* Activity *
If a line in the data below contains "blue", copy it.

* Records for processing *
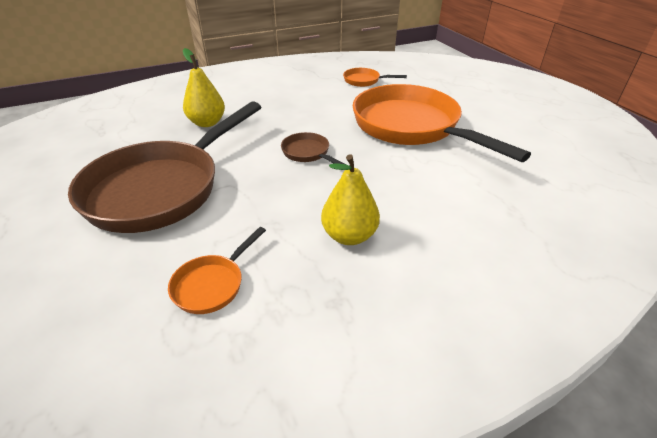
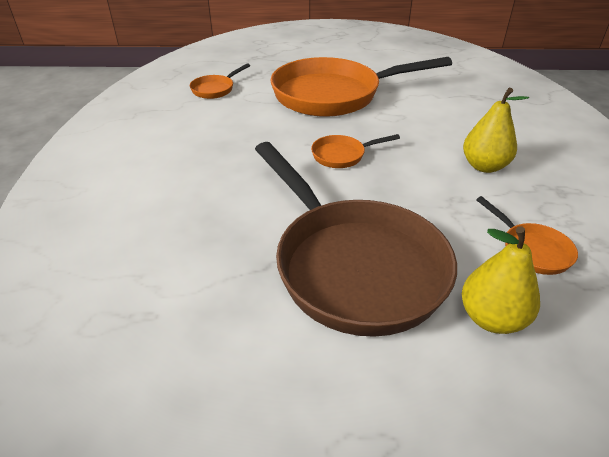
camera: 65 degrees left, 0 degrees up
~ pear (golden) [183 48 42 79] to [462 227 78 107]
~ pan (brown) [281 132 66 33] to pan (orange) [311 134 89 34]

==

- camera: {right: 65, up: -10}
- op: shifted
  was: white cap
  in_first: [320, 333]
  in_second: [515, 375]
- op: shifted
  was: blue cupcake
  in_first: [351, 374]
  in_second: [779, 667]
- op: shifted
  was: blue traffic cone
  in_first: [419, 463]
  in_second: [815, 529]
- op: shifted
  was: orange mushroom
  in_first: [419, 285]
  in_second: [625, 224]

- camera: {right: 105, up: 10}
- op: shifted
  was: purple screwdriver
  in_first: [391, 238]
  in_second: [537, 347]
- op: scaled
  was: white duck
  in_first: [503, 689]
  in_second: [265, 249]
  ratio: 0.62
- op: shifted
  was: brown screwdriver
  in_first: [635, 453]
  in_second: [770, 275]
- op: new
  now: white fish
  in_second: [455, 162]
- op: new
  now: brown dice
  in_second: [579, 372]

* * *

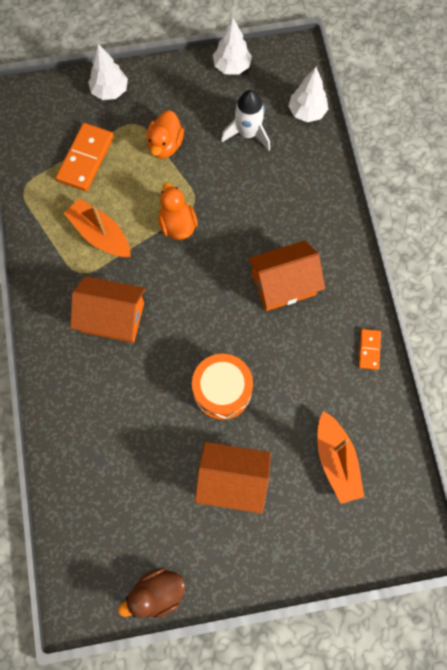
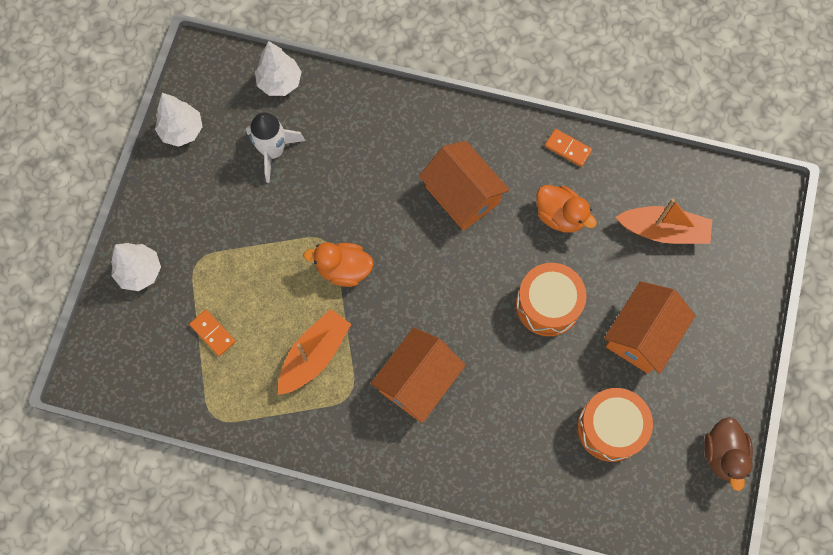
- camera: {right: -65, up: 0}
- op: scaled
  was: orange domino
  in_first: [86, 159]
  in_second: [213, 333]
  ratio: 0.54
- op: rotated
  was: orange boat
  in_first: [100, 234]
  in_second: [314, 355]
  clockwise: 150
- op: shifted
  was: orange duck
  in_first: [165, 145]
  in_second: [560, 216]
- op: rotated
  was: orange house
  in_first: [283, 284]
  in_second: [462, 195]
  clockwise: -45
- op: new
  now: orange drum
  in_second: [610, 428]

* Written response *
  was: blue cupcake
  was: blue traffic cone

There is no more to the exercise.